Work to be completed –
Among the records below, find each line that includes the string "pink" and copy it.

[Before-and-after object lists]
━━━━━━━━━━

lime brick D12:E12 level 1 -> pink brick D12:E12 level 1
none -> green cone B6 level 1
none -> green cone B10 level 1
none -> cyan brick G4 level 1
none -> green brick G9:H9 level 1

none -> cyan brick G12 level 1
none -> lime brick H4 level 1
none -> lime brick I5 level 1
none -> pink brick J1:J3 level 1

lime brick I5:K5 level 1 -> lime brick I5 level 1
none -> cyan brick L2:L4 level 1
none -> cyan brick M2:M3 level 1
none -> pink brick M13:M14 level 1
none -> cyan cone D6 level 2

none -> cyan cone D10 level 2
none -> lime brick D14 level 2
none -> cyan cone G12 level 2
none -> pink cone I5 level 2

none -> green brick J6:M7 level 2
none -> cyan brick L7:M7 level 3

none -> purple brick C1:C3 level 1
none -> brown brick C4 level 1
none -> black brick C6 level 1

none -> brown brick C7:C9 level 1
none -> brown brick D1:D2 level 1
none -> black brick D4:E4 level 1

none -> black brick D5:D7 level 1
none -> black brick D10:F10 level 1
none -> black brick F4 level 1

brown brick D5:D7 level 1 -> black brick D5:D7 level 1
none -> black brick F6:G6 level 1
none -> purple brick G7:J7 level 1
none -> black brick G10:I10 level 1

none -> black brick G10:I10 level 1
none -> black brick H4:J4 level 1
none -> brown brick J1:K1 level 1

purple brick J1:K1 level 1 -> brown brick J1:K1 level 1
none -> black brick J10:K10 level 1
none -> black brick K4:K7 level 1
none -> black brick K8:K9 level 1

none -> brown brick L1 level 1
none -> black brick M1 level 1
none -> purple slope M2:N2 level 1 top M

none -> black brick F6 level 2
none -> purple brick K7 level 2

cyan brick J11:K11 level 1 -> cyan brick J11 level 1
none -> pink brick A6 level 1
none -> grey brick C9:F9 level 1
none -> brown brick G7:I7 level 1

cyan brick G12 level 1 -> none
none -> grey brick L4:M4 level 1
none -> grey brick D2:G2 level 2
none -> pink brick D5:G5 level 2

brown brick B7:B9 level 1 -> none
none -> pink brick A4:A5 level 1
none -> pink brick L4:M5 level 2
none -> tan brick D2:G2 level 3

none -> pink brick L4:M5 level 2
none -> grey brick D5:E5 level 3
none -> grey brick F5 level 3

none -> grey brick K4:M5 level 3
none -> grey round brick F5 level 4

━━━━━━━━━━

Answer section –
lime brick D12:E12 level 1 -> pink brick D12:E12 level 1
none -> pink brick J1:J3 level 1
none -> pink brick M13:M14 level 1
none -> pink cone I5 level 2
none -> pink brick A6 level 1
none -> pink brick D5:G5 level 2
none -> pink brick A4:A5 level 1
none -> pink brick L4:M5 level 2
none -> pink brick L4:M5 level 2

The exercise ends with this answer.